Copy out every line in the entries below that contains the word "Violino".

==================================================

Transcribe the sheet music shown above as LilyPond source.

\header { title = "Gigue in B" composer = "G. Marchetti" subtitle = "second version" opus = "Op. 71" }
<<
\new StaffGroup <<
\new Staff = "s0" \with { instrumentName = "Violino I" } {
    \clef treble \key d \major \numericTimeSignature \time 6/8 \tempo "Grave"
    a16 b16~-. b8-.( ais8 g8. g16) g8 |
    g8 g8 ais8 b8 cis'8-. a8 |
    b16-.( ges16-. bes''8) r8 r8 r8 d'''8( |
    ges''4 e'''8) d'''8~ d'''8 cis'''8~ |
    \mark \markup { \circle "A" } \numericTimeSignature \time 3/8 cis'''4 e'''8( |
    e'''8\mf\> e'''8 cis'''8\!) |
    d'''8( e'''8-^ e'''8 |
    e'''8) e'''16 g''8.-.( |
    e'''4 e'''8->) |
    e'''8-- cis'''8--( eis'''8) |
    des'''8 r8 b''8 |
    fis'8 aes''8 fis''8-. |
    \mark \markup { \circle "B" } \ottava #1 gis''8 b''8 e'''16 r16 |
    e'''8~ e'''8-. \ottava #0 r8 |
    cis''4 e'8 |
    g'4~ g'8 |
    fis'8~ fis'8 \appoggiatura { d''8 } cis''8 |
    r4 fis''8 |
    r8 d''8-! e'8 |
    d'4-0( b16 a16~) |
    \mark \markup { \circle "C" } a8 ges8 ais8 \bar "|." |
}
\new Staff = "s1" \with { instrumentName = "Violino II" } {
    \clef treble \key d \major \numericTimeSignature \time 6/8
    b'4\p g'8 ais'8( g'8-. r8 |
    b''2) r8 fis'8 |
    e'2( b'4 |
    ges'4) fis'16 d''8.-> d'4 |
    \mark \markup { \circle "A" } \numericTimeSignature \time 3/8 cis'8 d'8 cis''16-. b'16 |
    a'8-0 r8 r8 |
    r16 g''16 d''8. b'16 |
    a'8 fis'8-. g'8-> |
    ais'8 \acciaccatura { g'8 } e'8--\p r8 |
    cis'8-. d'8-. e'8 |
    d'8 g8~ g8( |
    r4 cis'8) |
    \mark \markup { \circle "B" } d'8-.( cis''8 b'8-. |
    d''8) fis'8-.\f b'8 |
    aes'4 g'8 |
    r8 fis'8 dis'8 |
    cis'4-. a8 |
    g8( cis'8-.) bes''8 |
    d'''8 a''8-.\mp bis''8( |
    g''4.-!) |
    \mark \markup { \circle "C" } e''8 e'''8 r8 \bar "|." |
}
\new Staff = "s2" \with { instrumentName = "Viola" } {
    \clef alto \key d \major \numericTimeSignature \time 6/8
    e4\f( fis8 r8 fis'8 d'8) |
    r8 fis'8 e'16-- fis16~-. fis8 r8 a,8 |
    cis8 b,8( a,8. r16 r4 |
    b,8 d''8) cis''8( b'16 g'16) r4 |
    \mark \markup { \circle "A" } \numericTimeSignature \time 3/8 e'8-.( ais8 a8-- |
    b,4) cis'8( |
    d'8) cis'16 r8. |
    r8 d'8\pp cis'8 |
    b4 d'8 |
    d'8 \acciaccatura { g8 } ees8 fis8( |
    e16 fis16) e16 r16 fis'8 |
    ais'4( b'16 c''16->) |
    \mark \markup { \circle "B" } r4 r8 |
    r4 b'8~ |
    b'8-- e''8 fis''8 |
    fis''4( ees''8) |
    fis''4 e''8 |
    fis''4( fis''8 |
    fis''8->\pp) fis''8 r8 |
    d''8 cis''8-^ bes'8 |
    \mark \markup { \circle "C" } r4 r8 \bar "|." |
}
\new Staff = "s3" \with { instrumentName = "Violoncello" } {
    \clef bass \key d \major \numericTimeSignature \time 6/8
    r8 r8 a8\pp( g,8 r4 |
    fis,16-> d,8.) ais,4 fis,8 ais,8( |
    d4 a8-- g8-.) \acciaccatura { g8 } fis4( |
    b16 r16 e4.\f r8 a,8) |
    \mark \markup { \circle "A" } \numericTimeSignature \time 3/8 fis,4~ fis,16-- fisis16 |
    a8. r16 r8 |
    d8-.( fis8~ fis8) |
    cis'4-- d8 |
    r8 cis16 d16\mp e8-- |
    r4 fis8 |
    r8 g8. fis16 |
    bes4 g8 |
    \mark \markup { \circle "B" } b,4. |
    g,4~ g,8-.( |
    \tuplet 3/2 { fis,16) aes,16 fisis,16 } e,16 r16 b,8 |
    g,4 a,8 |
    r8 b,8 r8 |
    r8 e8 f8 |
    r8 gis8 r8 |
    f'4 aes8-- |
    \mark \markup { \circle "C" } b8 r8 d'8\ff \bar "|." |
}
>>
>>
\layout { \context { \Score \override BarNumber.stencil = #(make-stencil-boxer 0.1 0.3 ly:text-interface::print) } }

==================================================

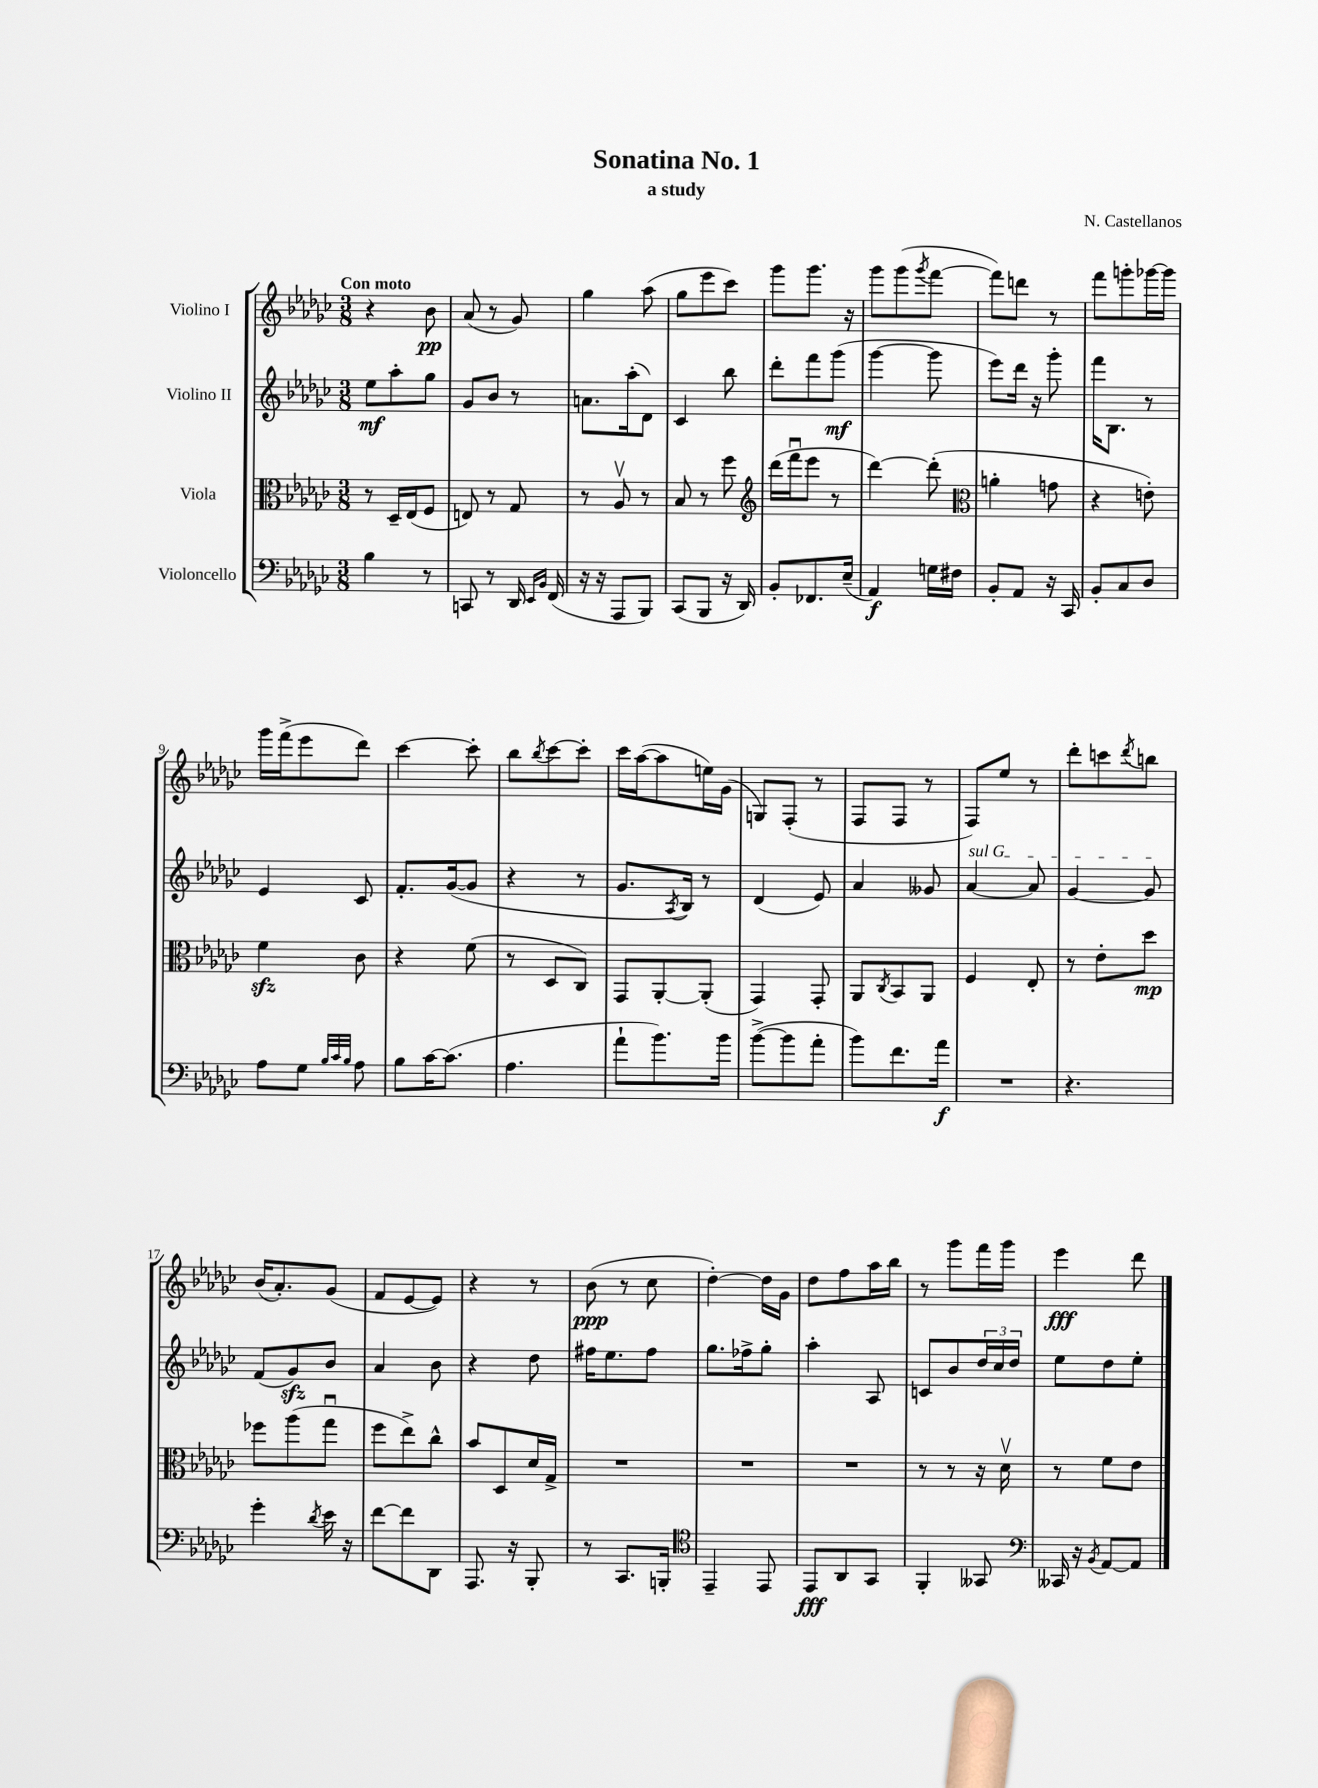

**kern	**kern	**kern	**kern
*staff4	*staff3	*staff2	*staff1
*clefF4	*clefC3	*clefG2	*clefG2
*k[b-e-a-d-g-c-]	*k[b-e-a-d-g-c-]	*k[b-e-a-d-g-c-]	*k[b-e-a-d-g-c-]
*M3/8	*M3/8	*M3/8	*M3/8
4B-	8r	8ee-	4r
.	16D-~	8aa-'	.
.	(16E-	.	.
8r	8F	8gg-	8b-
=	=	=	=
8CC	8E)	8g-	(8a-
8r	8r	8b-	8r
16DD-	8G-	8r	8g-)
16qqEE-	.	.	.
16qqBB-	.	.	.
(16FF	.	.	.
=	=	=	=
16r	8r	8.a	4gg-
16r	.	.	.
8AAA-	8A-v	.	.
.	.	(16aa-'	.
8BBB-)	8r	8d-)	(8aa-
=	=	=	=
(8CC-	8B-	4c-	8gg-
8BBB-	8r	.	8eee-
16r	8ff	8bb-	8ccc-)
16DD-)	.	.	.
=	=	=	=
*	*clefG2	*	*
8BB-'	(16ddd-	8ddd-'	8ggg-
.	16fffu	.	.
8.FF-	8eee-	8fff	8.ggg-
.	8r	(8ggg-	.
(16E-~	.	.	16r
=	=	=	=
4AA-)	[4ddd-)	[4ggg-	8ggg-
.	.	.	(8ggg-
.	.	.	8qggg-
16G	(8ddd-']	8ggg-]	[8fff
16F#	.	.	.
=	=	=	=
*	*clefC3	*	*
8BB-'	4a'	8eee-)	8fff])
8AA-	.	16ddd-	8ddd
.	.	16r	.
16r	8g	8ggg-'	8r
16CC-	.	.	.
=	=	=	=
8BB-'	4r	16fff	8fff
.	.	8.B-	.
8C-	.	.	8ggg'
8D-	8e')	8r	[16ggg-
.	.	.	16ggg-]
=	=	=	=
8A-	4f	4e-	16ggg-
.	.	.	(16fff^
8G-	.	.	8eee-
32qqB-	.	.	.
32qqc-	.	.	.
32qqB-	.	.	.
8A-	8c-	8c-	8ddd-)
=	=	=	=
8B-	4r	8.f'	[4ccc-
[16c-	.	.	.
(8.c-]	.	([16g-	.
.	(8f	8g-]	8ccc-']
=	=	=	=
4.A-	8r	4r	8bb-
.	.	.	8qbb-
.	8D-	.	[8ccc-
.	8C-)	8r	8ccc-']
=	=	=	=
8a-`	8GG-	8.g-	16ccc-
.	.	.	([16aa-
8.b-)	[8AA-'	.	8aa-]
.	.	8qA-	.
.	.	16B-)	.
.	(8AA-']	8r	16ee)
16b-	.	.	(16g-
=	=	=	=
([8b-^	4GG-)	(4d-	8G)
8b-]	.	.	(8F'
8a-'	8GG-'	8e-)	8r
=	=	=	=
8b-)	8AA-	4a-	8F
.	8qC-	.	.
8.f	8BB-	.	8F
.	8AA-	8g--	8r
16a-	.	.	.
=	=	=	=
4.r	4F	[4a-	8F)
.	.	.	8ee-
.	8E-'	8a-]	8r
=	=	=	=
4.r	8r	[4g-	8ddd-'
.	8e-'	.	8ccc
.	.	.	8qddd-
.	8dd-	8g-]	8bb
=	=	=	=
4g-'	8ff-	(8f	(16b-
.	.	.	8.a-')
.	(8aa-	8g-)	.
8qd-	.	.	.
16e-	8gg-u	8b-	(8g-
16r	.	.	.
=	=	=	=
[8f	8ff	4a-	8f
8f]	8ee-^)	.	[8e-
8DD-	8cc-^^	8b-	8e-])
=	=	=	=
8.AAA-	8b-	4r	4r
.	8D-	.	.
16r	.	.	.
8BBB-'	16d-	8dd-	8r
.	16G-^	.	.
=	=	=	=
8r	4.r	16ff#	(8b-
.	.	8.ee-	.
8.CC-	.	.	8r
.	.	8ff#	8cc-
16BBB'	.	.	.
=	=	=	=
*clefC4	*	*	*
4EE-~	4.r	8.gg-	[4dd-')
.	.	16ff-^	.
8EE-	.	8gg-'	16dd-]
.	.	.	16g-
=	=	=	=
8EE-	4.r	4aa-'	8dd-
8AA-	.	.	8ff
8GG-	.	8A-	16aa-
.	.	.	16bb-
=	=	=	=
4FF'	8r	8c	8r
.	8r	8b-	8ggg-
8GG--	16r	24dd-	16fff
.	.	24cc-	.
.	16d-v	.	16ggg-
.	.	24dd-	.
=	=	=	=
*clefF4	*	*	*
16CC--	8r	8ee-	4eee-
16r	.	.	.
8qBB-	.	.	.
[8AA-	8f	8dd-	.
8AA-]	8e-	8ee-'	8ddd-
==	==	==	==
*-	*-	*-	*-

==================================================

» **FULL RESPONSE**
\new Staff = "s0" \with { instrumentName = "Violino I" } {
\new Staff = "s1" \with { instrumentName = "Violino II" } {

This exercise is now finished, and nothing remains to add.